#### INFORMATION SHOWN
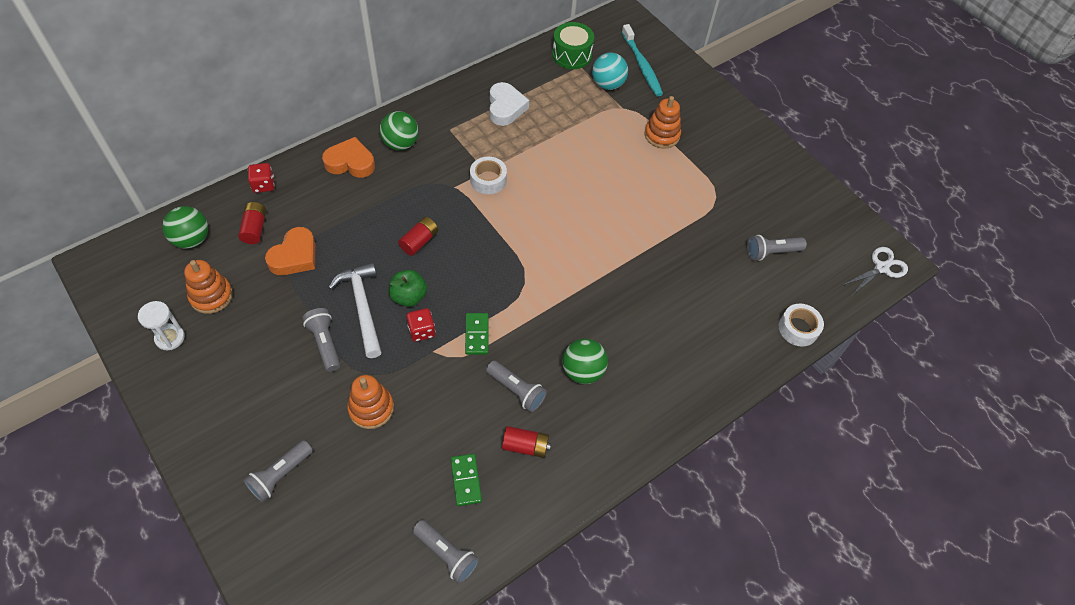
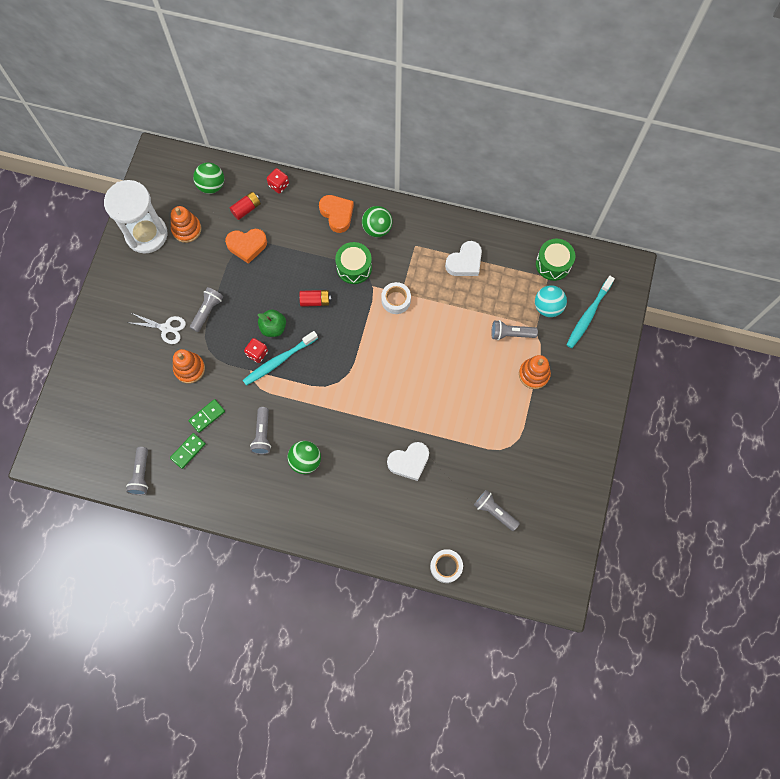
camera: 55 degrees right, 15 degrees up
white hourglass [138,301,185,350] -> white hourglass [104,180,168,254], size x2.16
grey flashlight [243,440,313,502] -> grey flashlight moved to [491,320,538,340]
white hammer [328,262,382,358] -> none
green domino [465,313,489,355] -> green domino moved to [188,399,225,433]
red battery [502,426,551,458] -> none
white scissors [843,247,908,294] -> white scissors moved to [131,313,186,344]
none -> turquoise toothbrush [243,331,318,386]
none -> green drum [335,242,372,284]
none -> white heart [387,442,429,481]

#### YOUR TASK
Once you reach the line containing "none -> green drum [335,242,372,284]", transcribe it and each line after it through the end of the material, exactly and with nothing added.

#### RESPONSE
none -> green drum [335,242,372,284]
none -> white heart [387,442,429,481]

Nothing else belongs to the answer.